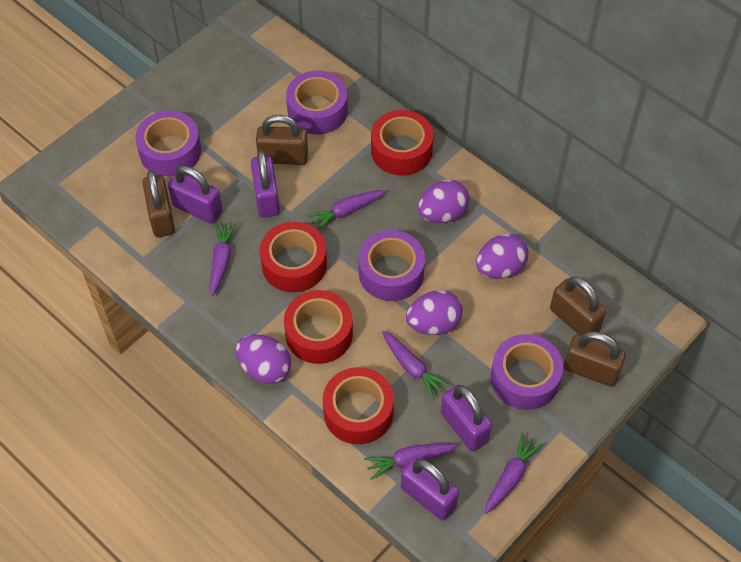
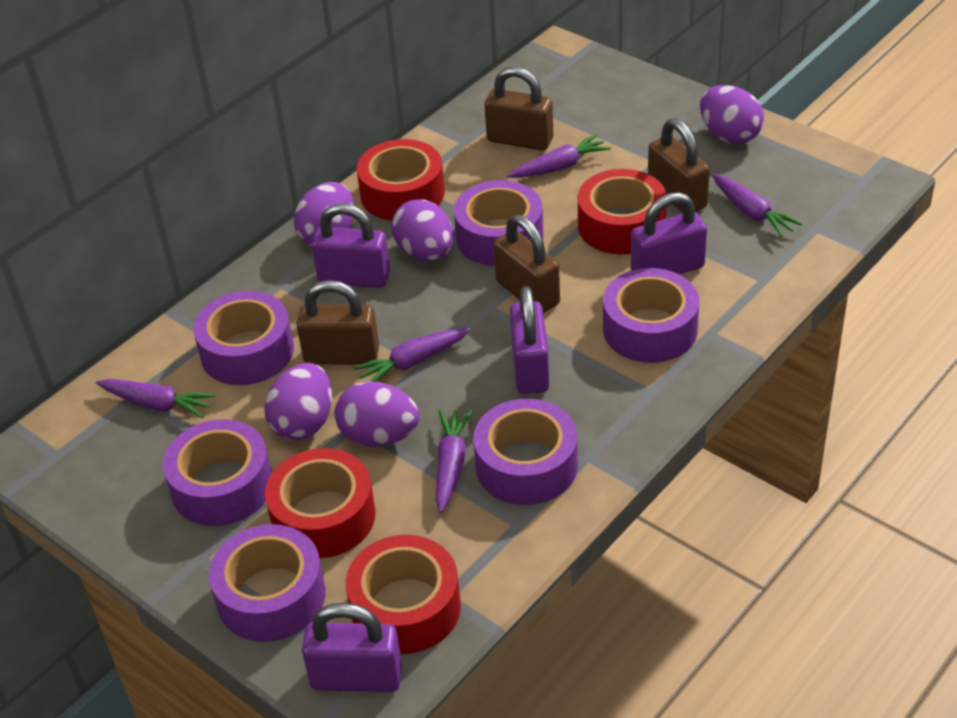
purple egg: 4 -> 5
purple tape: 4 -> 6

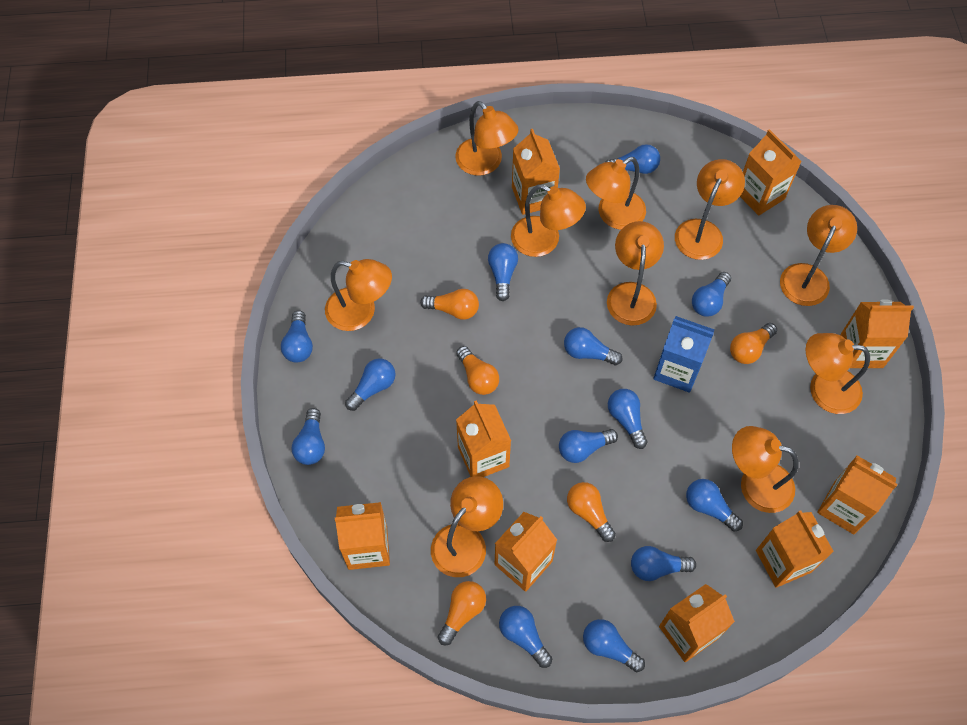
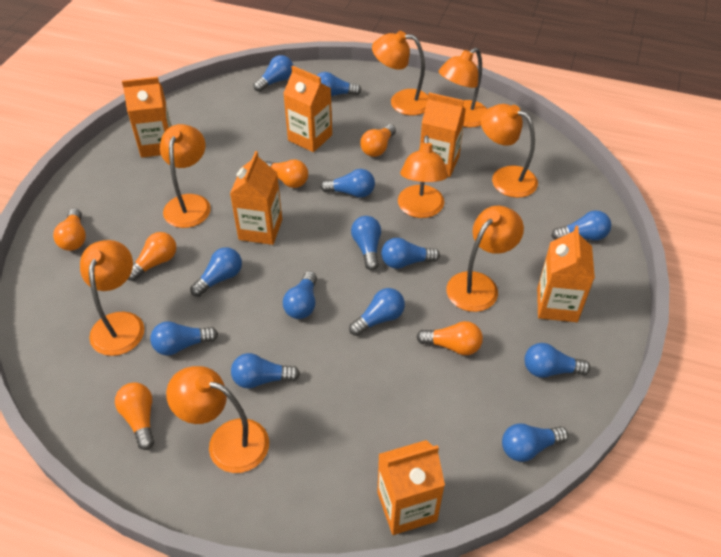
blue carton: 1 -> 0
orange carton: 9 -> 6
orange lamp: 10 -> 8
orange light bulb: 5 -> 6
────────
All lines from the one that has "orange carton: 9 -> 6" through the end of the material above should be returned exactly; omit the rest.

» **Written reply**:
orange carton: 9 -> 6
orange lamp: 10 -> 8
orange light bulb: 5 -> 6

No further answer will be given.